* **STATED GOAL**: Reproduce every line of the data below with "cyan star" replaced by "teal star" and nothing else altered. Omit the pictures from your answer.

[ITEMS start]

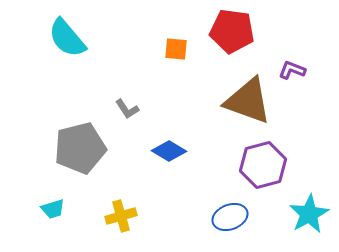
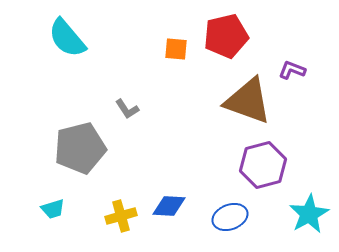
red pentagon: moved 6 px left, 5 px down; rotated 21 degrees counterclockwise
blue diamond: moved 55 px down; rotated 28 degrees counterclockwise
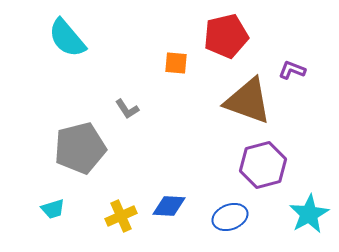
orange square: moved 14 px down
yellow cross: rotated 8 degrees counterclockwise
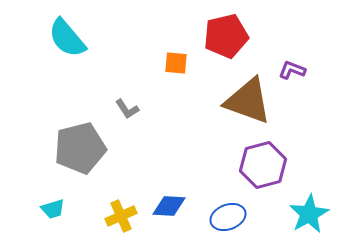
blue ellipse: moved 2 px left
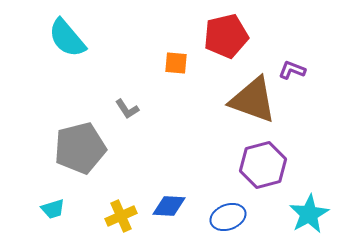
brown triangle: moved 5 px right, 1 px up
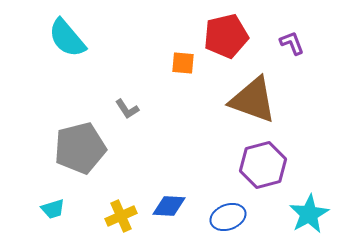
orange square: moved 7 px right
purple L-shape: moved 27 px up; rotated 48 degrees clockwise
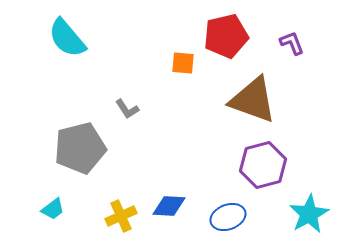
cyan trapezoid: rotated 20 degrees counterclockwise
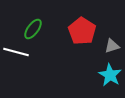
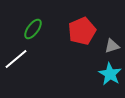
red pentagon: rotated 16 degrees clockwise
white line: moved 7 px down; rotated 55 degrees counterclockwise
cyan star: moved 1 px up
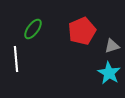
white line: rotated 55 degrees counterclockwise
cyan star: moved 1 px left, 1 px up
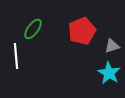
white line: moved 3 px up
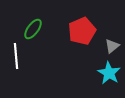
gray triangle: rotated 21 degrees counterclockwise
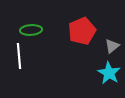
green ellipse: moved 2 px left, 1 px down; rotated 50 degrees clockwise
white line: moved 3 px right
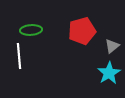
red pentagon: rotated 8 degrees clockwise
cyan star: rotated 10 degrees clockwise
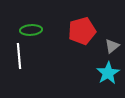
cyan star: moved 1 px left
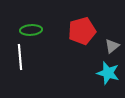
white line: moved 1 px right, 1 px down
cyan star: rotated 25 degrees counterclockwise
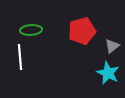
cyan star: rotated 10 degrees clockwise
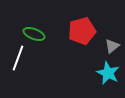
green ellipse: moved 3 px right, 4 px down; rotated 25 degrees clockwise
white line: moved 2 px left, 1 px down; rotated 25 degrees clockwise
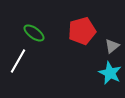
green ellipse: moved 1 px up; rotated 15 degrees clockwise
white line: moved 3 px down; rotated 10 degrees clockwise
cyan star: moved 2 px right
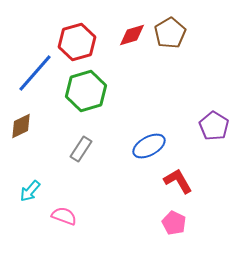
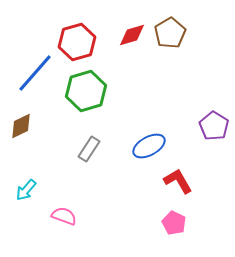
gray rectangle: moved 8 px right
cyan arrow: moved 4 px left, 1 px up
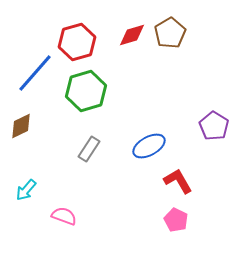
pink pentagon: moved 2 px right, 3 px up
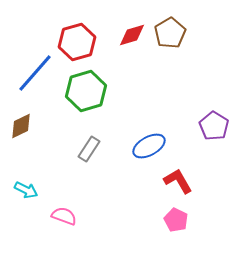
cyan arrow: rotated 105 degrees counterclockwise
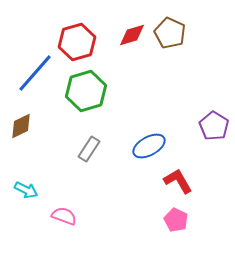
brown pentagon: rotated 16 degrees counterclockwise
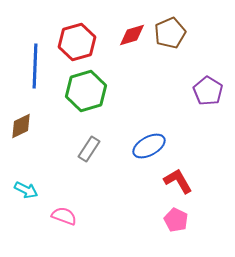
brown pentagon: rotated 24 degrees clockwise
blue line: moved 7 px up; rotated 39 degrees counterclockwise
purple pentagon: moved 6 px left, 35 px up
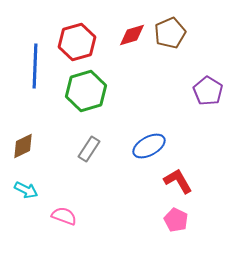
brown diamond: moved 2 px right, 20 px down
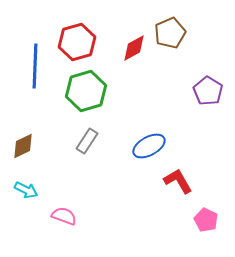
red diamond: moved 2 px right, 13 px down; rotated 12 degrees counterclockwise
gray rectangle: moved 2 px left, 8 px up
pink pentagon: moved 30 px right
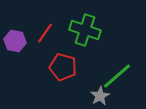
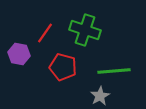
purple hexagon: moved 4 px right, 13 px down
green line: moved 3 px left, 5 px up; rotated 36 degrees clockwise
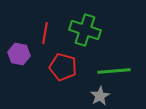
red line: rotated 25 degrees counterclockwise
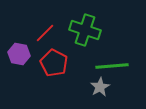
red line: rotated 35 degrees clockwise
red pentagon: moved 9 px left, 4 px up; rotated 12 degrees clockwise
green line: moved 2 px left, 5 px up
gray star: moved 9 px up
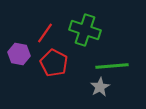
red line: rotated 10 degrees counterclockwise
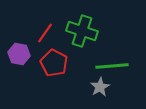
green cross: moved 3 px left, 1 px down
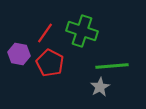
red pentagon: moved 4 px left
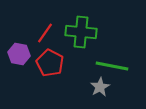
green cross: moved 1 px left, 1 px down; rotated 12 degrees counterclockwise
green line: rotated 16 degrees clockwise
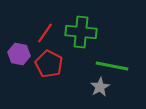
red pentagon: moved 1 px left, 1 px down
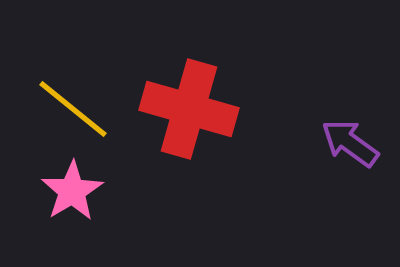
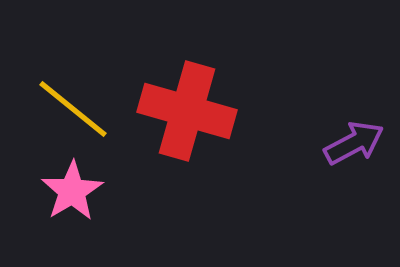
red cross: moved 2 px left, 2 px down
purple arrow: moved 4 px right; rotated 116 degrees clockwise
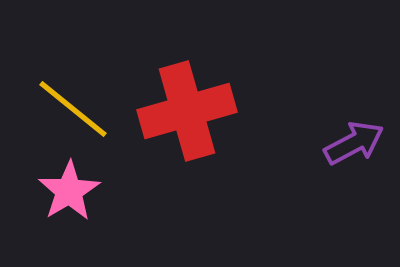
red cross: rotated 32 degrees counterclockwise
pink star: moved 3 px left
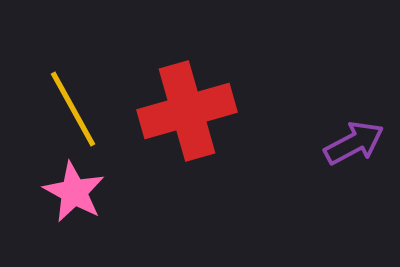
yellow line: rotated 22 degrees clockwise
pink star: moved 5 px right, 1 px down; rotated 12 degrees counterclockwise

[ITEMS end]

* **EXERCISE ANSWER**:
red pentagon: moved 6 px left, 5 px down; rotated 21 degrees counterclockwise
blue diamond: moved 55 px down; rotated 28 degrees counterclockwise
orange square: moved 14 px down
yellow cross: rotated 8 degrees counterclockwise
blue ellipse: moved 2 px left
brown triangle: moved 5 px right, 1 px up
orange square: moved 7 px right
purple L-shape: moved 27 px up; rotated 48 degrees clockwise
cyan trapezoid: rotated 20 degrees counterclockwise
red pentagon: rotated 16 degrees clockwise
white line: moved 7 px down; rotated 55 degrees counterclockwise
teal star: moved 1 px up
white line: rotated 55 degrees counterclockwise
teal star: moved 1 px left, 1 px up
white line: moved 3 px up
gray triangle: rotated 21 degrees counterclockwise
green ellipse: moved 2 px left, 1 px down; rotated 50 degrees clockwise
white line: moved 3 px right
red pentagon: rotated 8 degrees clockwise
teal star: rotated 10 degrees clockwise
teal star: moved 1 px left
white line: moved 1 px right, 1 px down
teal star: rotated 25 degrees counterclockwise
teal star: rotated 10 degrees clockwise
green ellipse: moved 3 px right, 4 px down; rotated 25 degrees clockwise
white line: moved 2 px left, 1 px down; rotated 25 degrees clockwise
green ellipse: moved 1 px up; rotated 15 degrees clockwise
white line: moved 3 px down; rotated 10 degrees clockwise
teal star: moved 2 px right
gray rectangle: moved 8 px right
cyan arrow: moved 4 px left, 1 px up
pink pentagon: moved 2 px right, 3 px up
cyan arrow: rotated 105 degrees counterclockwise
brown pentagon: rotated 16 degrees counterclockwise
brown pentagon: rotated 24 degrees clockwise
blue line: moved 7 px up; rotated 39 degrees counterclockwise
purple pentagon: moved 6 px left, 35 px up
brown diamond: moved 2 px right, 20 px down
red diamond: moved 2 px right, 13 px down; rotated 12 degrees counterclockwise
gray rectangle: moved 2 px left, 8 px up
pink pentagon: moved 30 px right
purple hexagon: moved 4 px right, 13 px down
green line: moved 3 px left, 5 px up; rotated 36 degrees clockwise
red line: rotated 25 degrees counterclockwise
red line: rotated 35 degrees clockwise
red pentagon: moved 9 px left, 4 px up; rotated 12 degrees clockwise
green line: moved 2 px left, 5 px up
gray star: moved 9 px up
red line: rotated 10 degrees counterclockwise
green cross: moved 3 px left, 1 px down
red pentagon: moved 4 px left
green cross: moved 1 px left, 1 px down; rotated 12 degrees counterclockwise
green line: rotated 16 degrees clockwise
red pentagon: moved 1 px left, 1 px down
red cross: moved 2 px left, 2 px down
purple arrow: moved 4 px right; rotated 116 degrees clockwise
red cross: rotated 32 degrees counterclockwise
pink star: moved 3 px left
yellow line: rotated 22 degrees clockwise
pink star: moved 5 px right, 1 px down; rotated 12 degrees counterclockwise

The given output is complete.